START Entries shown

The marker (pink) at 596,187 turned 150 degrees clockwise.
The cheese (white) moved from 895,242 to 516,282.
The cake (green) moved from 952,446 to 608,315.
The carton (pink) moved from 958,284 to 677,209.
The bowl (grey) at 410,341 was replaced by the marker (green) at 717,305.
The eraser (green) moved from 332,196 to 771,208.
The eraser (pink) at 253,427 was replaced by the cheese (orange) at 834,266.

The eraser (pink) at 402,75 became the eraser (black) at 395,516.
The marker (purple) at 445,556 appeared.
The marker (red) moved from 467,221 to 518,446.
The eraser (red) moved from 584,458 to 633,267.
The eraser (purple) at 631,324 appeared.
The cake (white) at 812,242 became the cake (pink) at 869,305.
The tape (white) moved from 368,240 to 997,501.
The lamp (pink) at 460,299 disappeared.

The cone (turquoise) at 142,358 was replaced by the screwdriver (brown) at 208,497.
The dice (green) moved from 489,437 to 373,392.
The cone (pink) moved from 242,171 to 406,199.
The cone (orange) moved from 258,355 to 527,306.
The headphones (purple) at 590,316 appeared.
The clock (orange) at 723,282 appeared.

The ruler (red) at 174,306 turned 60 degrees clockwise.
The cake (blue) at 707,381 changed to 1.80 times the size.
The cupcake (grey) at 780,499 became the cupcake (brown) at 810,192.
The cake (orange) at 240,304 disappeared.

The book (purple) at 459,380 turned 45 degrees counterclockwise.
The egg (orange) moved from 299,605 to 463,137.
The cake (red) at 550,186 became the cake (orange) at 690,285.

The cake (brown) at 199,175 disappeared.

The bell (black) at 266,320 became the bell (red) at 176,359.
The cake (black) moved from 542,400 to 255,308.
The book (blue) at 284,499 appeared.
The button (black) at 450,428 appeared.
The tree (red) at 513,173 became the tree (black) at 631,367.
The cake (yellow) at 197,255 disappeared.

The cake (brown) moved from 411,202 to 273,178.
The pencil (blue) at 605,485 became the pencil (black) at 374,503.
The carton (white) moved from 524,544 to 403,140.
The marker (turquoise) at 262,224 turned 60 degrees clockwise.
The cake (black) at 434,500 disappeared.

END Entries shown

What this task involves:
Above are some lines. Repeat exactly, and only, those from the line that has "The cheese (white)" through the line that has "The eraser (green)".

Answer section:
The cheese (white) moved from 895,242 to 516,282.
The cake (green) moved from 952,446 to 608,315.
The carton (pink) moved from 958,284 to 677,209.
The bowl (grey) at 410,341 was replaced by the marker (green) at 717,305.
The eraser (green) moved from 332,196 to 771,208.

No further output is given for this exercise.